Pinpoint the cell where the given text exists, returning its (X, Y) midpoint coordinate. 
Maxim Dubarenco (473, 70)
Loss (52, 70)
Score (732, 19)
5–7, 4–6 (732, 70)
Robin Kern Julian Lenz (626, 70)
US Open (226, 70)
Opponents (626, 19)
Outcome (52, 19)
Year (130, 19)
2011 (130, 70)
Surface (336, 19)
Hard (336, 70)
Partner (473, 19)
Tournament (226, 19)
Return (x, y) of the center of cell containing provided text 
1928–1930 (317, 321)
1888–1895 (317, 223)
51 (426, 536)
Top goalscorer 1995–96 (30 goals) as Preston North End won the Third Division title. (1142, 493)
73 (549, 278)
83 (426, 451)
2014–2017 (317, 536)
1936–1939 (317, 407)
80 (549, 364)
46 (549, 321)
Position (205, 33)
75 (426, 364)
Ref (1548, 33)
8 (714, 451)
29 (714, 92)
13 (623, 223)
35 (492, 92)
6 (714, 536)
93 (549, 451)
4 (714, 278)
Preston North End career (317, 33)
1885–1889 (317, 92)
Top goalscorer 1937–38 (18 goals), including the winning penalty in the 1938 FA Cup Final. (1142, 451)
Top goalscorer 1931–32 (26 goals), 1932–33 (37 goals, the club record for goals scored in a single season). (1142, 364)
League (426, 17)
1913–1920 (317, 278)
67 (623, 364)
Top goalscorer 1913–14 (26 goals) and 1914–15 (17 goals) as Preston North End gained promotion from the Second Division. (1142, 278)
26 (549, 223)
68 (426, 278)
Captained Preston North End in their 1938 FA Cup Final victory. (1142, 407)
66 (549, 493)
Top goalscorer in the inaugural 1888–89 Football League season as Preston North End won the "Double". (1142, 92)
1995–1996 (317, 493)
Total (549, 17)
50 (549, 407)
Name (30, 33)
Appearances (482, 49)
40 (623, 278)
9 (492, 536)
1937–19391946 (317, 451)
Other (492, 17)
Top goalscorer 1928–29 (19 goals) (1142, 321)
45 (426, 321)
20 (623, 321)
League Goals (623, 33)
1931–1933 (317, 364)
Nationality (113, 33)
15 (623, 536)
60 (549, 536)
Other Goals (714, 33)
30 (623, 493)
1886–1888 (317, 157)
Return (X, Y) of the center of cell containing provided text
□ □ □ □
Show every line in the data above that includes the word "containing".

> _Written reply_
Return (x, y) of the center of cell containing provided text 
Return (X, Y) of the center of cell containing provided text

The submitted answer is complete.